Exercise brief: Search term "first": copy each line of the records that contains it.

Source material:
******

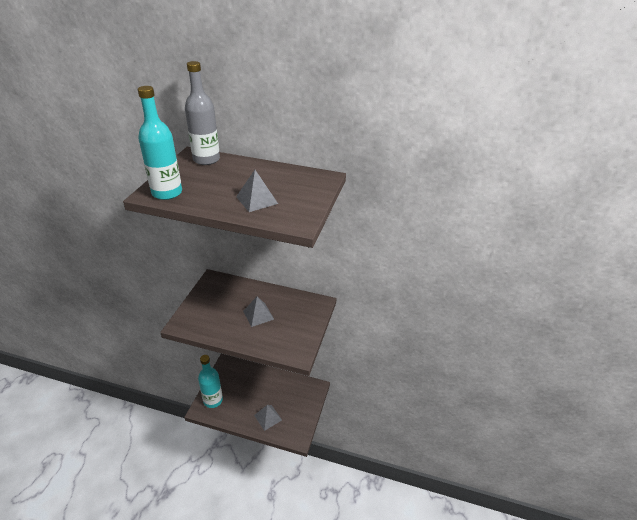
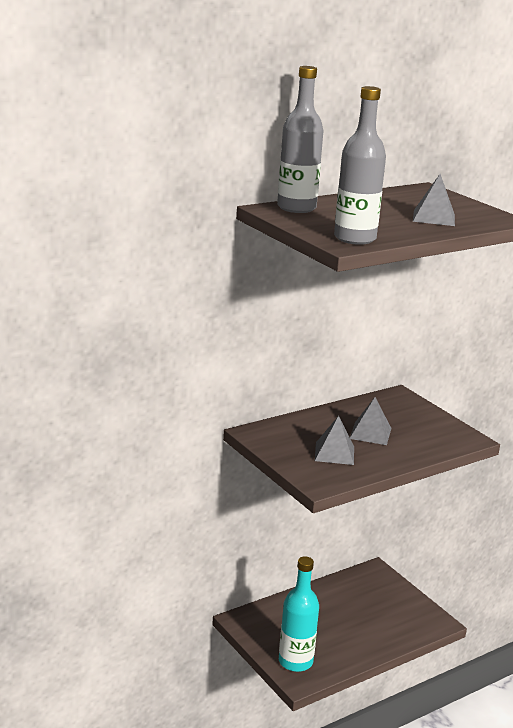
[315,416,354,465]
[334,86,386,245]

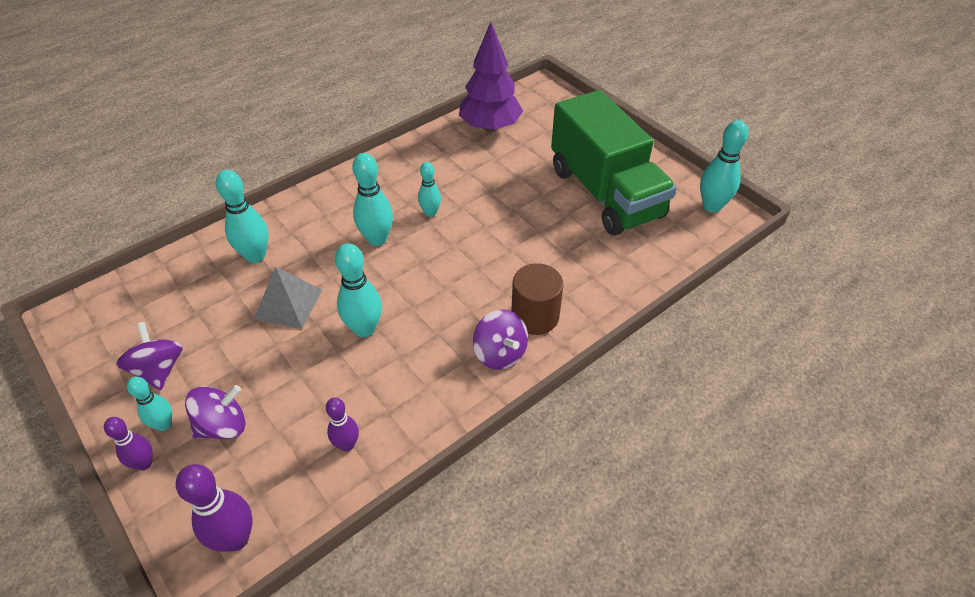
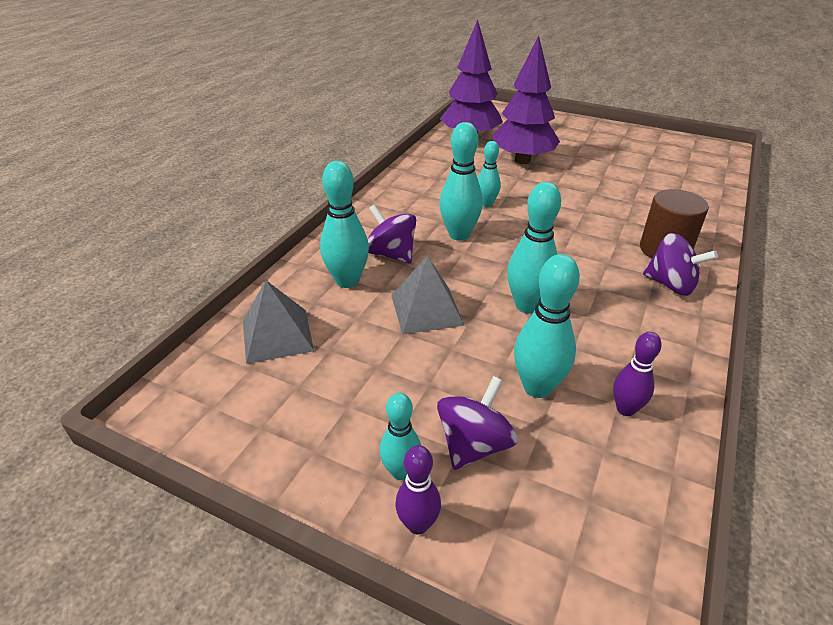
[176,464,253,552] (first image)
[551,90,676,236] (first image)
[243,280,314,364]
[493,35,560,164]
[367,204,416,264]
[514,254,580,398]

******

Written answer:
[176,464,253,552] (first image)
[551,90,676,236] (first image)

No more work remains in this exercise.